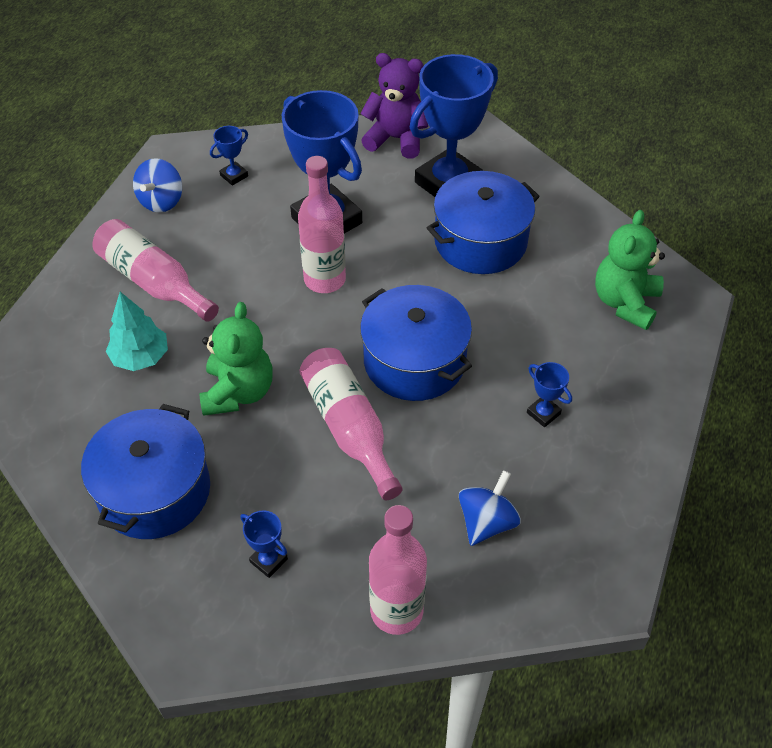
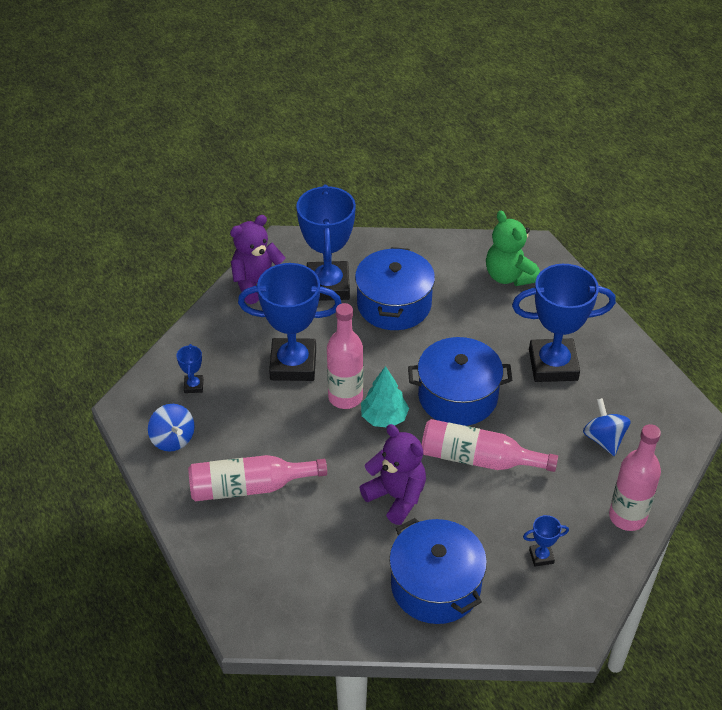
camera: 50 degrees left, 5 degrees down
(140, 357) = (313, 532): turquoise tree -> turquoise tree (384, 418)
(238, 392) = (396, 497): green teddy bear -> purple teddy bear
(543, 413) = (553, 365): blue trophy -> blue trophy, size x2.43

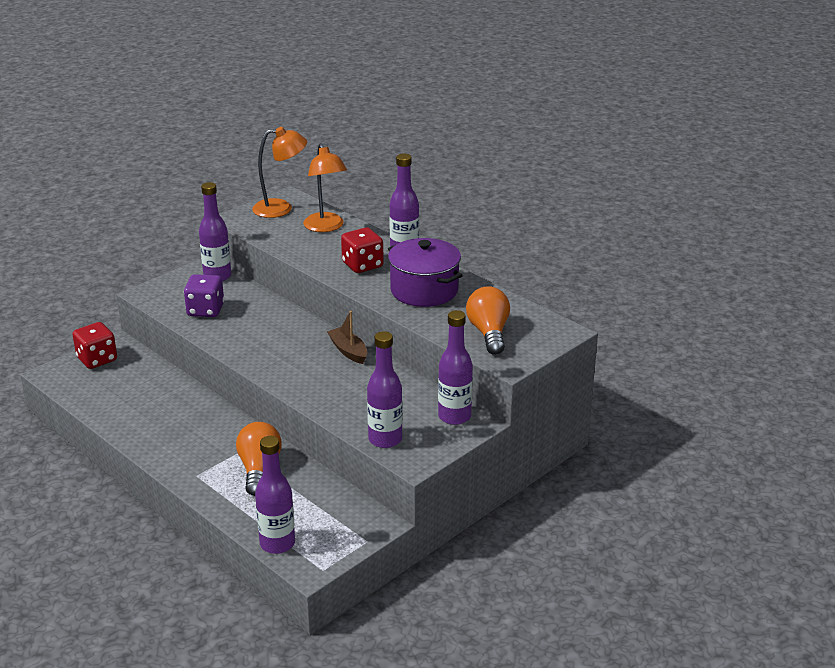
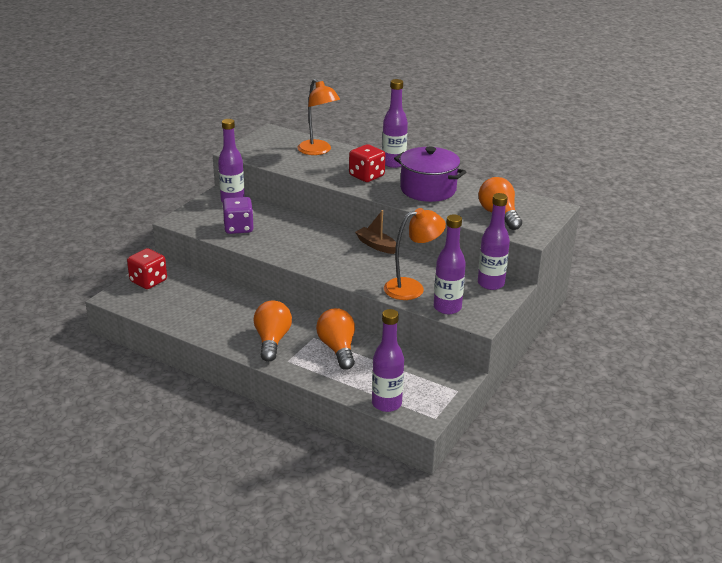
camera: 15 degrees left, 0 degrees up
(192, 449) = (272, 341): none -> orange light bulb
(281, 208) = (272, 140): orange lamp -> orange lamp (412, 288)

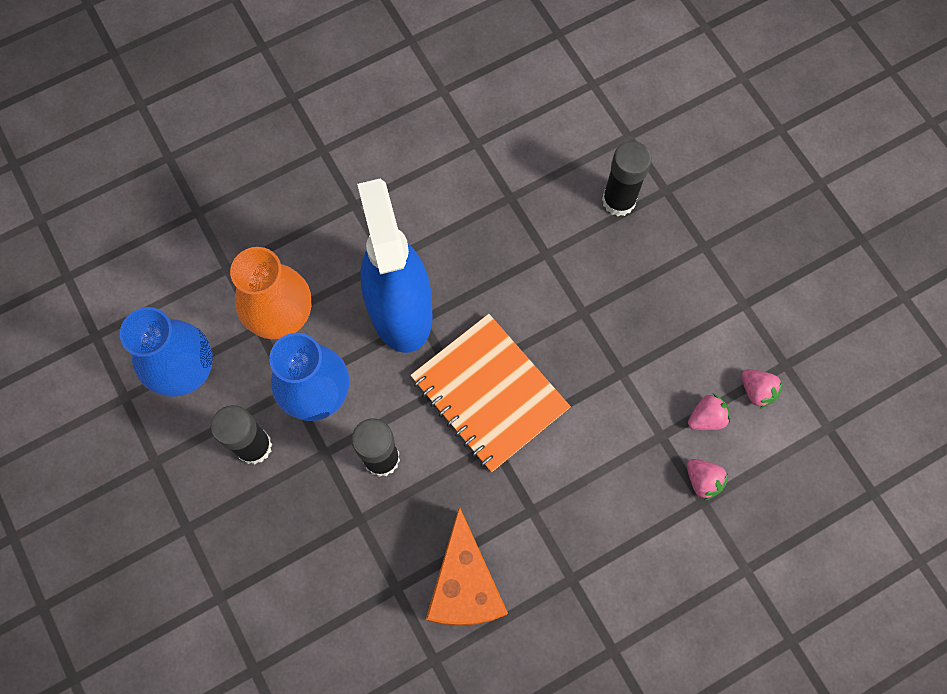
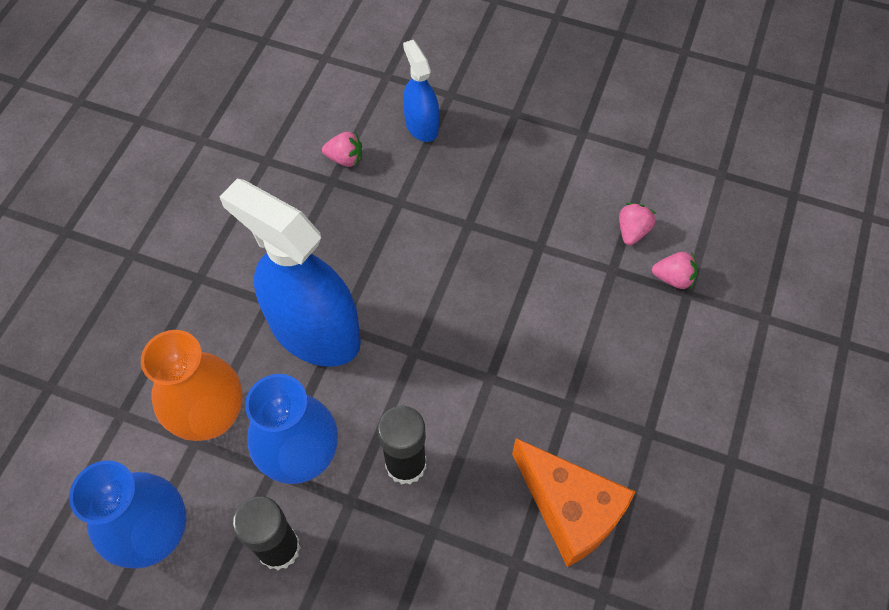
camera: 40 degrees left, 10 degrees down
(489, 393) = (450, 340): orange notebook -> none
(618, 201) = (421, 125): black glue stick -> blue spray bottle
(756, 391) = (649, 185): pink strawberry -> pink strawberry (345, 159)

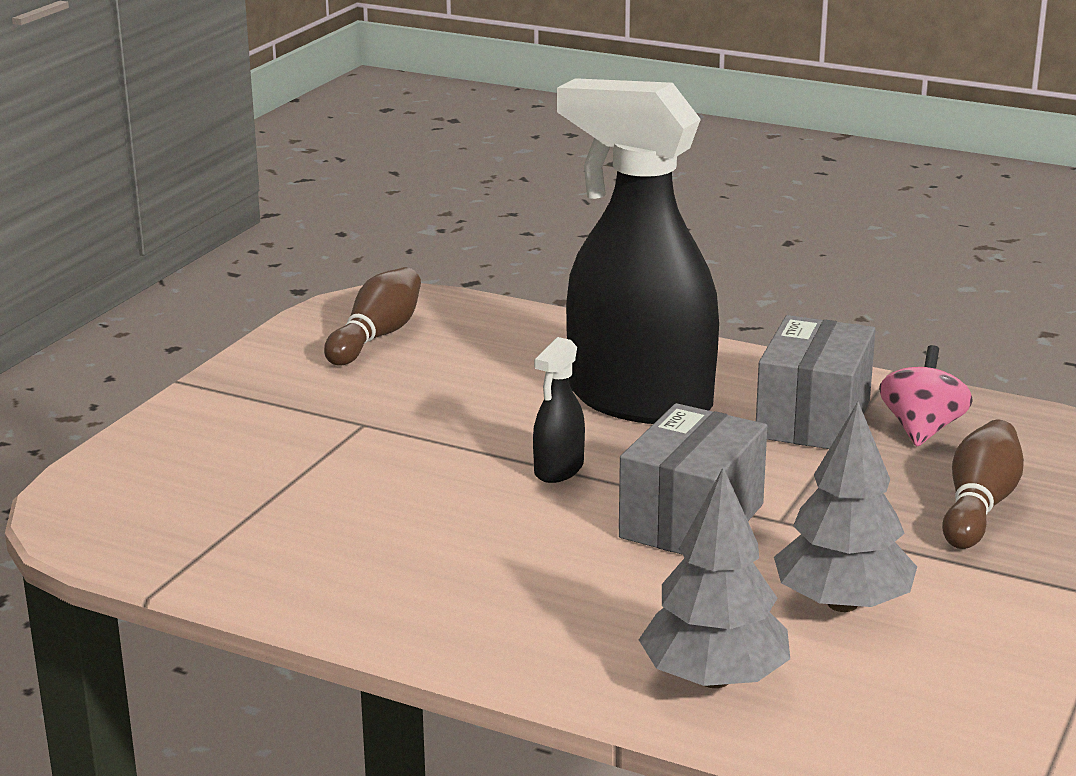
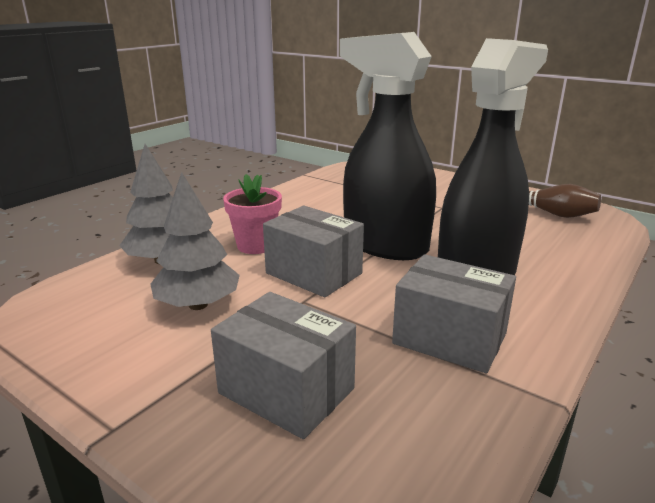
camera: 100 degrees right, 0 degrees up
(558, 470) = (384, 245): black spray bottle -> black spray bottle, size x2.49
(609, 590) = (255, 246): none -> pink flower pot
(922, 429) = (430, 392): pink spinning top -> none
(979, 506) = (286, 391): brown bowling pin -> grey box

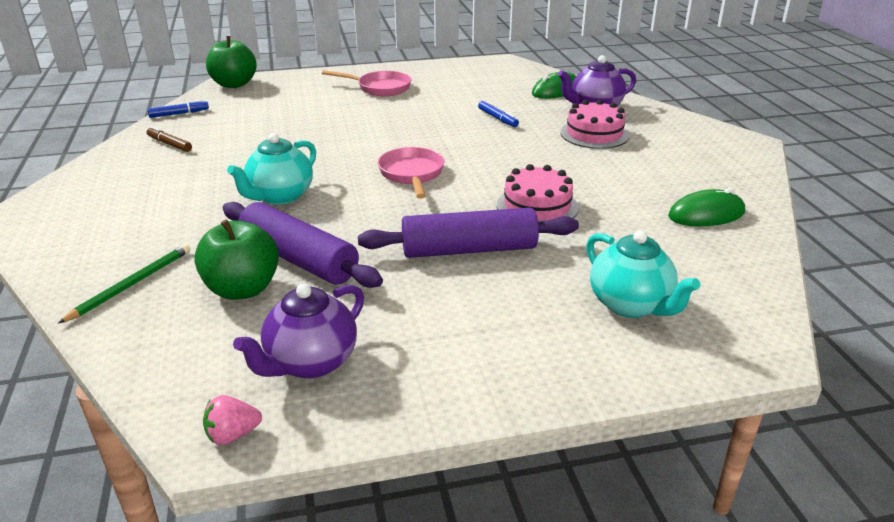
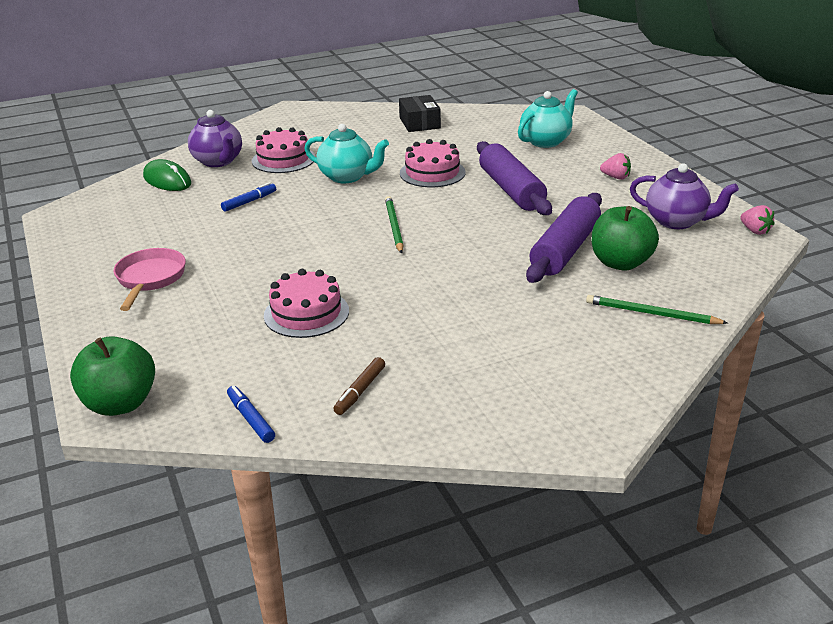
camera: 100 degrees left, 0 degrees up
(280, 197) = (466, 281): turquoise teapot -> turquoise teapot (347, 177)
(287, 132) = (306, 313): none -> pink cake
(412, 174) = (394, 226): pink pan -> green pencil
(477, 342) = (616, 177): none -> pink strawberry
(706, 214) = (419, 123): green mouse -> black box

Task statement:
Line by line, give the material above again exactly, but without any pictures.

Exercise answer:
camera: 50 degrees left, 5 degrees down
(140, 357) = (313, 532): turquoise tree -> turquoise tree (384, 418)
(238, 392) = (396, 497): green teddy bear -> purple teddy bear
(543, 413) = (553, 365): blue trophy -> blue trophy, size x2.43

camera: 15 degrees left, 0 degrees up
(192, 449) = (272, 341): none -> orange light bulb
(281, 208) = (272, 140): orange lamp -> orange lamp (412, 288)

camera: 40 degrees left, 10 degrees down
(489, 393) = (450, 340): orange notebook -> none
(618, 201) = (421, 125): black glue stick -> blue spray bottle
(756, 391) = (649, 185): pink strawberry -> pink strawberry (345, 159)

camera: 100 degrees right, 0 degrees up
(558, 470) = (384, 245): black spray bottle -> black spray bottle, size x2.49
(609, 590) = (255, 246): none -> pink flower pot
(922, 429) = (430, 392): pink spinning top -> none
(979, 506) = (286, 391): brown bowling pin -> grey box

camera: 100 degrees left, 0 degrees up
(280, 197) = (466, 281): turquoise teapot -> turquoise teapot (347, 177)
(287, 132) = (306, 313): none -> pink cake
(412, 174) = (394, 226): pink pan -> green pencil
(477, 342) = (616, 177): none -> pink strawberry
(706, 214) = (419, 123): green mouse -> black box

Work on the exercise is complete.